EXERCISE DETAILS
Your answer should consist of the lines holding "blue", copied from the material below.

DATA EXTRACTS
----------------
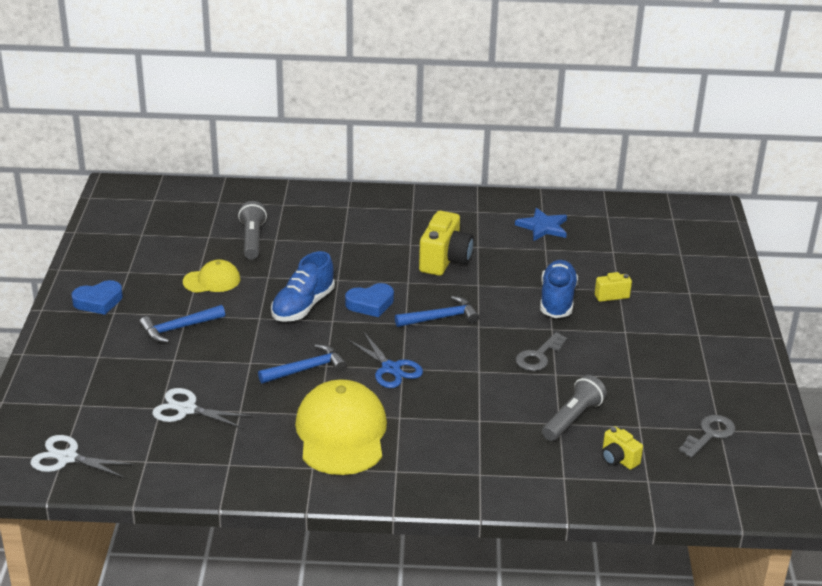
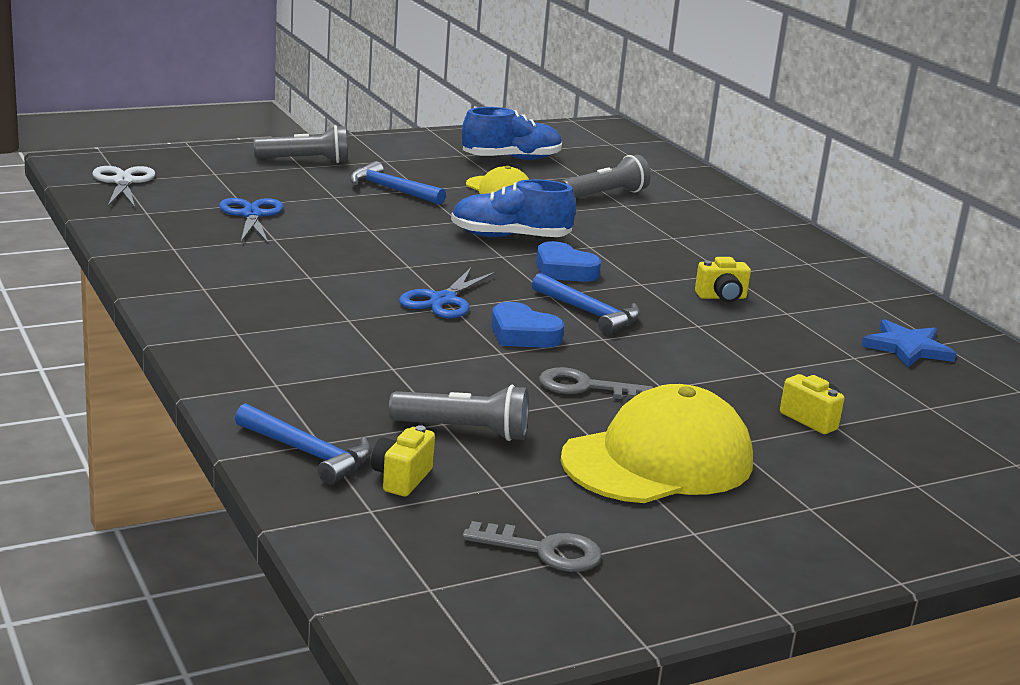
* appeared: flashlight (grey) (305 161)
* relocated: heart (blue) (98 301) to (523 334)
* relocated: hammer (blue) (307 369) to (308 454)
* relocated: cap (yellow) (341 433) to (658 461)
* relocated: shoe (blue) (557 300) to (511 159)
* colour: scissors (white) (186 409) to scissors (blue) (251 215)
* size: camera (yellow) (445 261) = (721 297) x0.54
----------------
FINISHED EXERCISE
* relocated: heart (blue) (98 301) to (523 334)
* relocated: hammer (blue) (307 369) to (308 454)
* relocated: shoe (blue) (557 300) to (511 159)
* colour: scissors (white) (186 409) to scissors (blue) (251 215)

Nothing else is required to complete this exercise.